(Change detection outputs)
══════════════════════════════

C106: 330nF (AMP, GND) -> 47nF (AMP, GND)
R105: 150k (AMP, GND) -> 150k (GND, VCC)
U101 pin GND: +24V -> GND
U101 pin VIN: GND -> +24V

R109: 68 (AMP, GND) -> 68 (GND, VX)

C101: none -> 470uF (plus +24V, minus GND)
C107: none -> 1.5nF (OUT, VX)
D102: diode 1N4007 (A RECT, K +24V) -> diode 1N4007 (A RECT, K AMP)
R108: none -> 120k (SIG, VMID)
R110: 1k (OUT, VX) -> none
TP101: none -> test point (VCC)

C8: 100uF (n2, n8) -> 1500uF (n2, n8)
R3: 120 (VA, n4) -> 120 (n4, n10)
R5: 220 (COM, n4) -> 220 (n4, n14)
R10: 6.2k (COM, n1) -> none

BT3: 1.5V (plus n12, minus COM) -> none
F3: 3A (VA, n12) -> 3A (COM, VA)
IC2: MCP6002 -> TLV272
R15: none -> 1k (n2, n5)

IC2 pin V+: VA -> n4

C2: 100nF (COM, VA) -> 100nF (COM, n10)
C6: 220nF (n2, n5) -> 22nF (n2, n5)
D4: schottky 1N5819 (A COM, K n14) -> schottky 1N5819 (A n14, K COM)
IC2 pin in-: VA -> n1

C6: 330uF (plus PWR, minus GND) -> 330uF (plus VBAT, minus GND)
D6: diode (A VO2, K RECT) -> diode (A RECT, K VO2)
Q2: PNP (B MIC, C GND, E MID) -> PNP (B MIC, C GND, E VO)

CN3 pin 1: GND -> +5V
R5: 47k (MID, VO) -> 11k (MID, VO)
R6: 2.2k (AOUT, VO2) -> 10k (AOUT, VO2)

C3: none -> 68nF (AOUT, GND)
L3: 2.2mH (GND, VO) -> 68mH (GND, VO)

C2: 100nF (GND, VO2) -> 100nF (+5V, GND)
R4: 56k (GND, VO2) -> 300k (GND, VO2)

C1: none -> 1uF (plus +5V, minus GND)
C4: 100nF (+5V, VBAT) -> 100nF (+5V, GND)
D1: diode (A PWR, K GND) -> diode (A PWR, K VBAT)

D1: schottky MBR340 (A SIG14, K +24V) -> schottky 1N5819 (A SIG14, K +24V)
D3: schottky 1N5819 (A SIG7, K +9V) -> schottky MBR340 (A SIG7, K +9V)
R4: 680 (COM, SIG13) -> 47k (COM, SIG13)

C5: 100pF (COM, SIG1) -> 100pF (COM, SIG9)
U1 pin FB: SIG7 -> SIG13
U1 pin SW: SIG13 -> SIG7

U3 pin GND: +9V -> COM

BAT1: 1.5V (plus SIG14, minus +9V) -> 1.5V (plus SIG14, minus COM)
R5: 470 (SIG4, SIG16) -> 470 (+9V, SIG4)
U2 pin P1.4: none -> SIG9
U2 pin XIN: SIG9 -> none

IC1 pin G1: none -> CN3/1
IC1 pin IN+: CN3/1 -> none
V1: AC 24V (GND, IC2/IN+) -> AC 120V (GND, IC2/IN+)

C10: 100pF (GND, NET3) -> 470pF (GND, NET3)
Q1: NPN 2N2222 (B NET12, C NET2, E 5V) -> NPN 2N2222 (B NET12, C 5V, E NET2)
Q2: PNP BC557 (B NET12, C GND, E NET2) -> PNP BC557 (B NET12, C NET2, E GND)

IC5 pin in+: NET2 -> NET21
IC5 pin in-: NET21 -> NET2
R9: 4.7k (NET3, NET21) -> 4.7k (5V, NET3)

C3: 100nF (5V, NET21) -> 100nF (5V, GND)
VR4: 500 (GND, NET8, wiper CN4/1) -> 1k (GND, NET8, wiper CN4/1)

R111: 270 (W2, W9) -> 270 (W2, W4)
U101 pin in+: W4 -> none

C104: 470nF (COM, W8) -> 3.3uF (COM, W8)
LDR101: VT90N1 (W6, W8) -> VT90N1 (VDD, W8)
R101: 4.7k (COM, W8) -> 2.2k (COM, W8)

══════════════════════════════

(Your task):
Transcribe each line of the data above, unaltered, from the one where "D1: schottky MBR340" appears to the one where "C10: 100pF (GND, NET3) -> 470pF (GND, NET3)" appears, inclusive of both.

(Written response):
D1: schottky MBR340 (A SIG14, K +24V) -> schottky 1N5819 (A SIG14, K +24V)
D3: schottky 1N5819 (A SIG7, K +9V) -> schottky MBR340 (A SIG7, K +9V)
R4: 680 (COM, SIG13) -> 47k (COM, SIG13)

C5: 100pF (COM, SIG1) -> 100pF (COM, SIG9)
U1 pin FB: SIG7 -> SIG13
U1 pin SW: SIG13 -> SIG7

U3 pin GND: +9V -> COM

BAT1: 1.5V (plus SIG14, minus +9V) -> 1.5V (plus SIG14, minus COM)
R5: 470 (SIG4, SIG16) -> 470 (+9V, SIG4)
U2 pin P1.4: none -> SIG9
U2 pin XIN: SIG9 -> none

IC1 pin G1: none -> CN3/1
IC1 pin IN+: CN3/1 -> none
V1: AC 24V (GND, IC2/IN+) -> AC 120V (GND, IC2/IN+)

C10: 100pF (GND, NET3) -> 470pF (GND, NET3)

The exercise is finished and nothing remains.